== Data in this exercise ==
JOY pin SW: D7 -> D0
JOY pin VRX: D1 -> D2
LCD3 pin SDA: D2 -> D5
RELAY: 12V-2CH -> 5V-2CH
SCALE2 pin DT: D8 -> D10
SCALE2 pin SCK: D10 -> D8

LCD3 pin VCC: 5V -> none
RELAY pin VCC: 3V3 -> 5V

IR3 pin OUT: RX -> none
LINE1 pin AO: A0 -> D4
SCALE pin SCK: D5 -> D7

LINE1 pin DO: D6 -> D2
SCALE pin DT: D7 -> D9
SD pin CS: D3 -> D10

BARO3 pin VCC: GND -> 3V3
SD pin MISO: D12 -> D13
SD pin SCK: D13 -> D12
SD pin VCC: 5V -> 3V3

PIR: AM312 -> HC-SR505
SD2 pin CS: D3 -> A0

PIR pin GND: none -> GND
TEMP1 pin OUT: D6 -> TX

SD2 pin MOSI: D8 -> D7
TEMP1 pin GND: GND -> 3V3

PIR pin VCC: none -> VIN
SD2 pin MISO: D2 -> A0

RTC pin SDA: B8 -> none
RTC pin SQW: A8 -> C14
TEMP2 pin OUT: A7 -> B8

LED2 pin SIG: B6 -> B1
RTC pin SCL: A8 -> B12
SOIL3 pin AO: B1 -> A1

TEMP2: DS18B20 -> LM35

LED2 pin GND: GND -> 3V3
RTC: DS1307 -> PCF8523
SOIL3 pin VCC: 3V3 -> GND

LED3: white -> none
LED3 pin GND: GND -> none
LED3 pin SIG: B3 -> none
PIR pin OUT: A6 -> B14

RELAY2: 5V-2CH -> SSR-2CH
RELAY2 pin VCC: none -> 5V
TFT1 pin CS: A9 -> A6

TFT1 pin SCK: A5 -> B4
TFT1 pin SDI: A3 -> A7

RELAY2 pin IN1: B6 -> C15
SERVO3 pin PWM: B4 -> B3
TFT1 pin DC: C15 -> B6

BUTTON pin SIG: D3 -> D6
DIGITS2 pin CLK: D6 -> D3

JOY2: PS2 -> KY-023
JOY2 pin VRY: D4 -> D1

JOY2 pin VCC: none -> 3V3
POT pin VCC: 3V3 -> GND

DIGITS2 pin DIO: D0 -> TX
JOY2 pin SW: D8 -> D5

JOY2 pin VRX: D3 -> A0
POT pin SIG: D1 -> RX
===
(About this exercise):
Within the data above, the lines from the one with "RELAY: 12V-2CH -> 5V-2CH" to the one with "TEMP2 pin OUT: A7 -> B8" must be repeated exactly; no other line belongs in the answer.

(Task response):
RELAY: 12V-2CH -> 5V-2CH
SCALE2 pin DT: D8 -> D10
SCALE2 pin SCK: D10 -> D8

LCD3 pin VCC: 5V -> none
RELAY pin VCC: 3V3 -> 5V

IR3 pin OUT: RX -> none
LINE1 pin AO: A0 -> D4
SCALE pin SCK: D5 -> D7

LINE1 pin DO: D6 -> D2
SCALE pin DT: D7 -> D9
SD pin CS: D3 -> D10

BARO3 pin VCC: GND -> 3V3
SD pin MISO: D12 -> D13
SD pin SCK: D13 -> D12
SD pin VCC: 5V -> 3V3

PIR: AM312 -> HC-SR505
SD2 pin CS: D3 -> A0

PIR pin GND: none -> GND
TEMP1 pin OUT: D6 -> TX

SD2 pin MOSI: D8 -> D7
TEMP1 pin GND: GND -> 3V3

PIR pin VCC: none -> VIN
SD2 pin MISO: D2 -> A0

RTC pin SDA: B8 -> none
RTC pin SQW: A8 -> C14
TEMP2 pin OUT: A7 -> B8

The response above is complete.